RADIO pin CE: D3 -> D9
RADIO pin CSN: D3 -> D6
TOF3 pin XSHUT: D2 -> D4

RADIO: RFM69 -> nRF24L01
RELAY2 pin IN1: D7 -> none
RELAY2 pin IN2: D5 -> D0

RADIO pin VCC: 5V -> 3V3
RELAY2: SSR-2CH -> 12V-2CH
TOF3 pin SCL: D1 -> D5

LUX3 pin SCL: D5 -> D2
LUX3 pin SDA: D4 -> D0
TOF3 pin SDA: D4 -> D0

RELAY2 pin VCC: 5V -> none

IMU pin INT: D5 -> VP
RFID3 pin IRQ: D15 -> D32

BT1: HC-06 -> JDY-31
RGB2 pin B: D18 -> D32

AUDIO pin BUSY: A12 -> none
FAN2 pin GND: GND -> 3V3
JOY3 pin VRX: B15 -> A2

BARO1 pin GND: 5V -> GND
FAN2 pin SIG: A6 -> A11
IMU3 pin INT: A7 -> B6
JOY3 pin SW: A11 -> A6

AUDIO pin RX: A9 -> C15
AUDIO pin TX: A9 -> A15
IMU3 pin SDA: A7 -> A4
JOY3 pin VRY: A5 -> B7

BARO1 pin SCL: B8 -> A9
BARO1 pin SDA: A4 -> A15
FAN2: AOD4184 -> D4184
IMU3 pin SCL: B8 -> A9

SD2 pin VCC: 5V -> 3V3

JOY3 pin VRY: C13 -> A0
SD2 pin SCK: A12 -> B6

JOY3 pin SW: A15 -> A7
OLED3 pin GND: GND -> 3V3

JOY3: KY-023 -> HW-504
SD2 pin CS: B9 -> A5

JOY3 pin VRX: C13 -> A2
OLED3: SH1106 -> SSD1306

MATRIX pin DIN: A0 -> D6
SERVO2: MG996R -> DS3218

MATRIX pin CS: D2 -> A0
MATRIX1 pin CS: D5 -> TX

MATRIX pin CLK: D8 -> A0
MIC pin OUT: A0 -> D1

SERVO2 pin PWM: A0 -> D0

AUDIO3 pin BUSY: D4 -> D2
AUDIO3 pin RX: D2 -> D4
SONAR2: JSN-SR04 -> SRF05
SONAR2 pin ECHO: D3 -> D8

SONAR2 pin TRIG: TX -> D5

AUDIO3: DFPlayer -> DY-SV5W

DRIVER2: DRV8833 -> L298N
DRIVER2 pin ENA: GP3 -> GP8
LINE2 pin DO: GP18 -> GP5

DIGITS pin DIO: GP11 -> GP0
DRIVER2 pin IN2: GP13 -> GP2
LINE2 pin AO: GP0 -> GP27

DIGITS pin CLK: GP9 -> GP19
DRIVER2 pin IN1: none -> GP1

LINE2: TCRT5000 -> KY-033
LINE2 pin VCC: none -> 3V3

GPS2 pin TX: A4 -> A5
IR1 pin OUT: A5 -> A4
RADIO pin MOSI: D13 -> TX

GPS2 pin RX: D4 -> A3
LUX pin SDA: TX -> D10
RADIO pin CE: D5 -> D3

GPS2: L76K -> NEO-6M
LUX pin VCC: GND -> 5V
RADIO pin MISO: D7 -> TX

* [WORK TO COMPLETE]: Lines holding the string "DIGITS": find them in the listing above and copy each one.

* [YOUR SOLUTION]:
DIGITS pin DIO: GP11 -> GP0
DIGITS pin CLK: GP9 -> GP19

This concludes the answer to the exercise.